▶ Problem to solve:
Copy out each line featuring the string "brown" from the entries beneath.

** Extracted records follows **

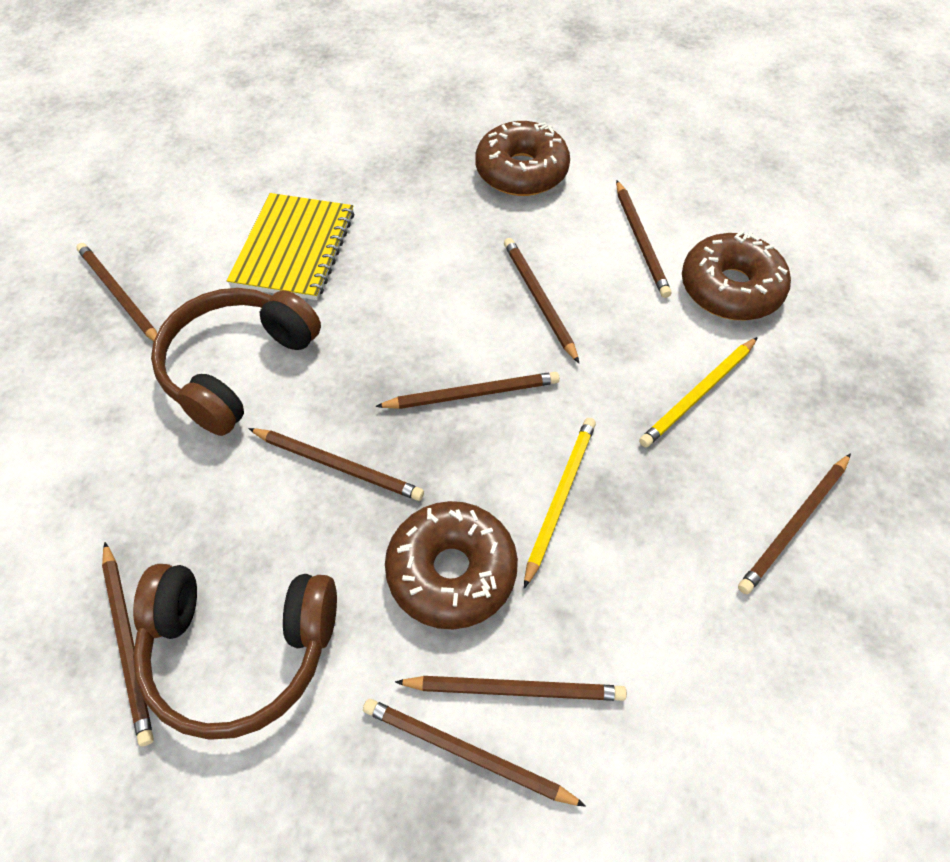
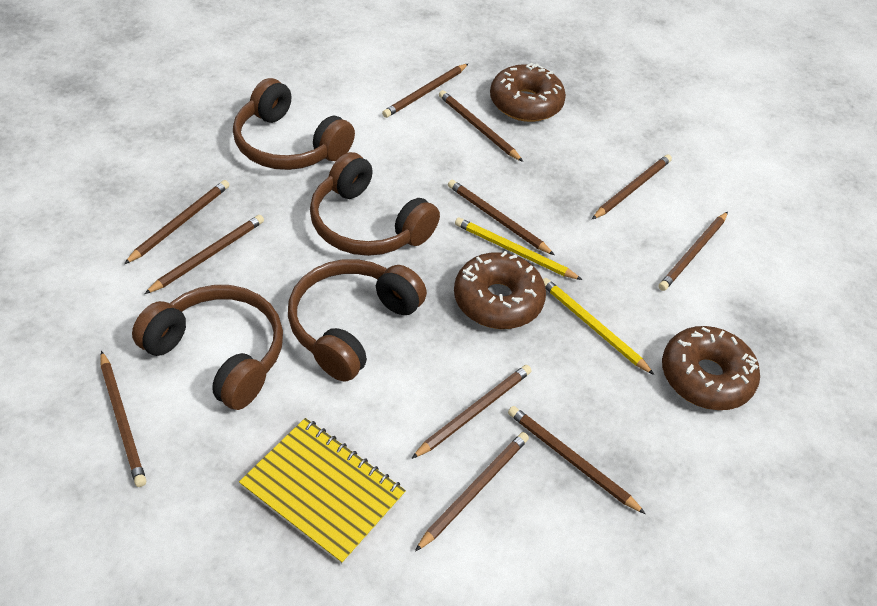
brown headphones: 2 -> 4
brown pencil: 9 -> 11

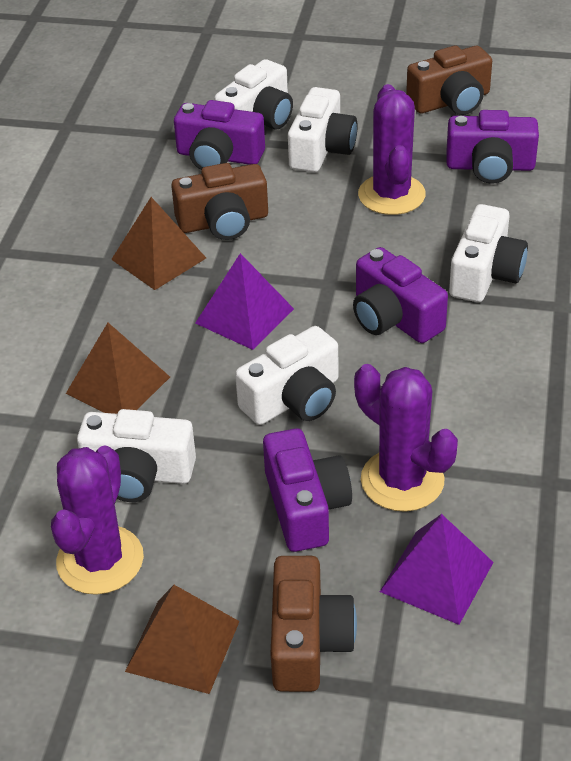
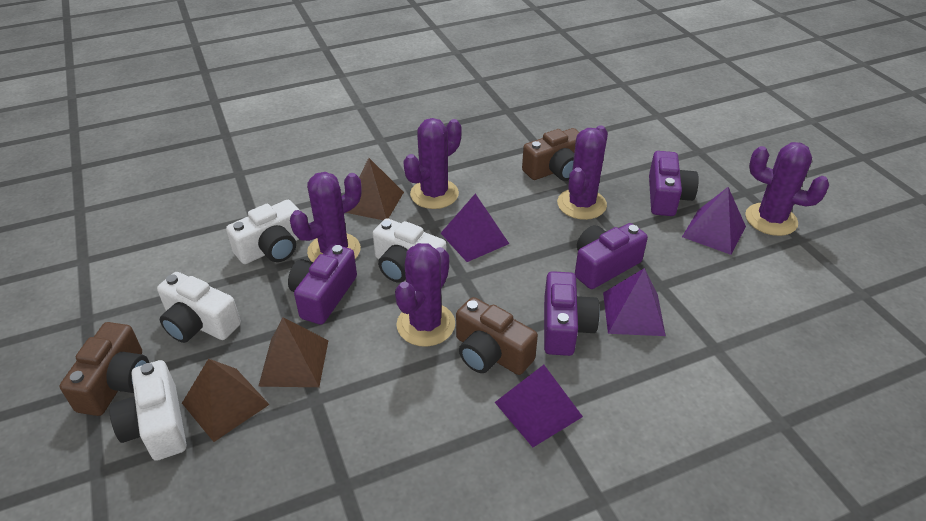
purple cactus: 3 -> 5
purple pyramid: 2 -> 4
white camera: 5 -> 4

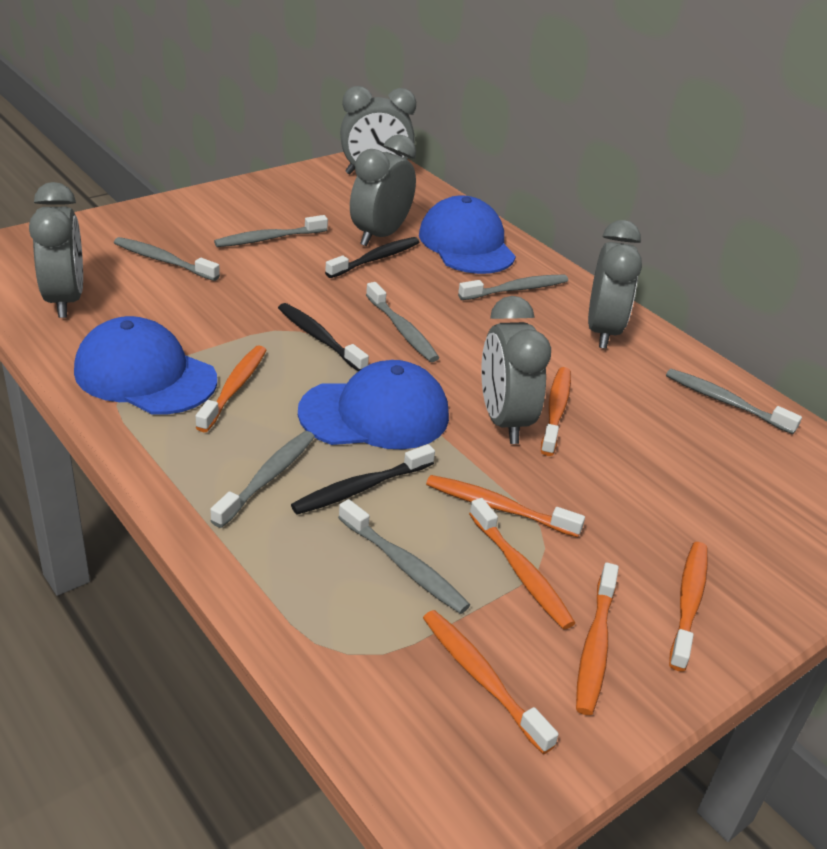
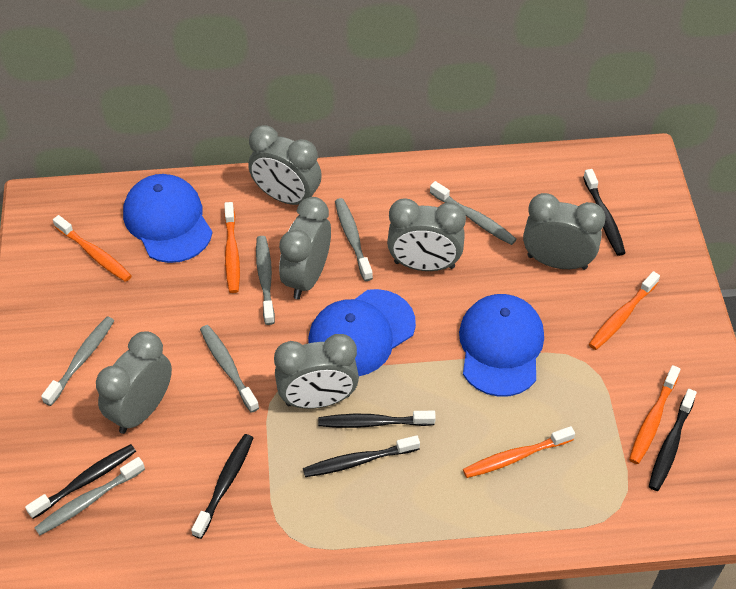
black toothbrush: 3 -> 6
grey clock: 5 -> 6
grey toothbrush: 7 -> 6
orange toothbrush: 7 -> 5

** End of Extracted records **

▶ Response to the task:
brown headphones: 2 -> 4
brown pencil: 9 -> 11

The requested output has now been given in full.